**What you have to do**
Could you output each record below exactly as it stands and leave the pictures out?

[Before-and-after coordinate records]
○ ○ ○ ○ ○ ○ ○

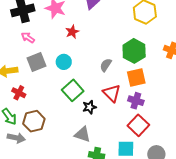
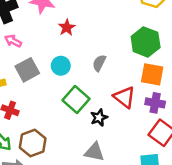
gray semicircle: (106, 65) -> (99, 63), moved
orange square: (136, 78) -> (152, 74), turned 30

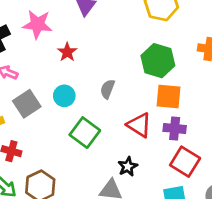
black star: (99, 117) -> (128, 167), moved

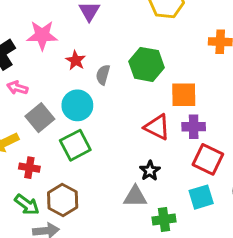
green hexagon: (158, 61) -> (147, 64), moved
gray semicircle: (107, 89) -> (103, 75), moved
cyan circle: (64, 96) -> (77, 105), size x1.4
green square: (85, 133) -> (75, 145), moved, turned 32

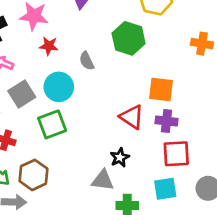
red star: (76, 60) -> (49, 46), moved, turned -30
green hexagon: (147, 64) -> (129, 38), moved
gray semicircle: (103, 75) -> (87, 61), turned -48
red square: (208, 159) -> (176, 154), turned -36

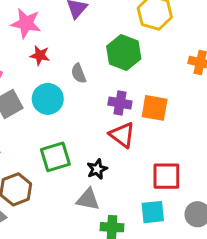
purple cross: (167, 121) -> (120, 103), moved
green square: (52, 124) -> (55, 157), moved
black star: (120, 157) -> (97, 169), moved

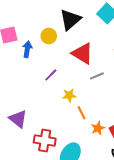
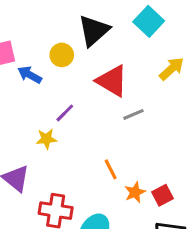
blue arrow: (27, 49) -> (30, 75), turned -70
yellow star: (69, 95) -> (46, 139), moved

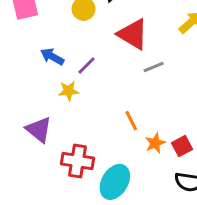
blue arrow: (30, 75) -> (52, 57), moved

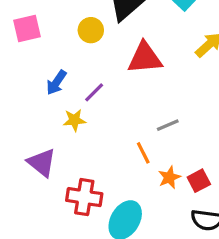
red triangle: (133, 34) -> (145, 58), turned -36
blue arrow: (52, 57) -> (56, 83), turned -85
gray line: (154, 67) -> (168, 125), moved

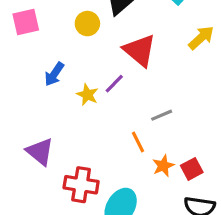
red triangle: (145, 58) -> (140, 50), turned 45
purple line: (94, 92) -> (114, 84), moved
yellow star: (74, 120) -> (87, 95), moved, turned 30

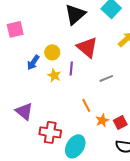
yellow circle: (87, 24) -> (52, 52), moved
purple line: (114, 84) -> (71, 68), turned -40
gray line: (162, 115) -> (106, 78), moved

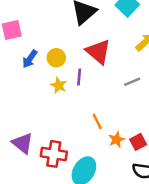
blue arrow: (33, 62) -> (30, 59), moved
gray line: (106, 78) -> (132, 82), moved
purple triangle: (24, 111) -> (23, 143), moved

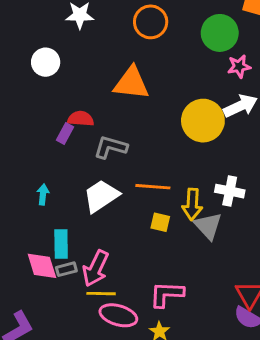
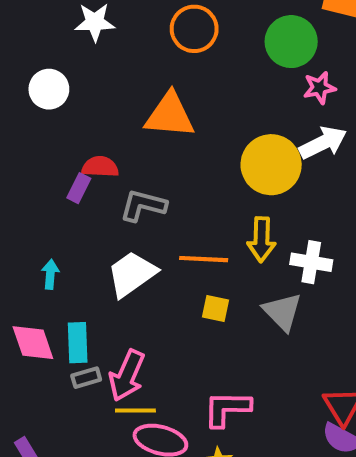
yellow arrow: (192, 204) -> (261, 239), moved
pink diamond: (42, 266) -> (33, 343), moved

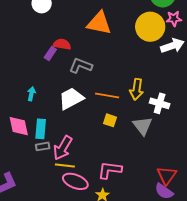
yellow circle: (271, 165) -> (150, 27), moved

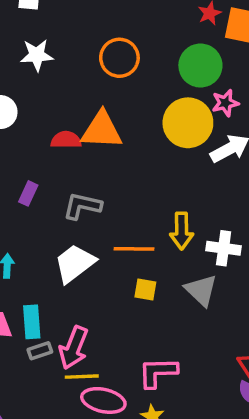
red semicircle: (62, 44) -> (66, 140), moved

○ ○ ○ ○ ○ ○ ○

**Written response**
gray semicircle: (106, 65) -> (99, 63), moved
orange square: (136, 78) -> (152, 74), turned 30

black star: (99, 117) -> (128, 167), moved

green hexagon: (158, 61) -> (147, 64), moved
gray semicircle: (107, 89) -> (103, 75), moved
cyan circle: (64, 96) -> (77, 105), size x1.4
green square: (85, 133) -> (75, 145), moved, turned 32

red star: (76, 60) -> (49, 46), moved, turned -30
green hexagon: (147, 64) -> (129, 38), moved
gray semicircle: (103, 75) -> (87, 61), turned -48
red square: (208, 159) -> (176, 154), turned -36

purple cross: (167, 121) -> (120, 103), moved
green square: (52, 124) -> (55, 157), moved
black star: (120, 157) -> (97, 169), moved

blue arrow: (27, 49) -> (30, 75), turned -70
yellow star: (69, 95) -> (46, 139), moved

blue arrow: (30, 75) -> (52, 57), moved

red triangle: (133, 34) -> (145, 58), turned -36
blue arrow: (52, 57) -> (56, 83), turned -85
gray line: (154, 67) -> (168, 125), moved

red triangle: (145, 58) -> (140, 50), turned 45
purple line: (94, 92) -> (114, 84), moved
yellow star: (74, 120) -> (87, 95), moved, turned 30

yellow circle: (87, 24) -> (52, 52), moved
purple line: (114, 84) -> (71, 68), turned -40
gray line: (162, 115) -> (106, 78), moved

blue arrow: (33, 62) -> (30, 59), moved
gray line: (106, 78) -> (132, 82), moved
purple triangle: (24, 111) -> (23, 143), moved

yellow arrow: (192, 204) -> (261, 239), moved
pink diamond: (42, 266) -> (33, 343), moved

yellow circle: (271, 165) -> (150, 27), moved

red semicircle: (62, 44) -> (66, 140), moved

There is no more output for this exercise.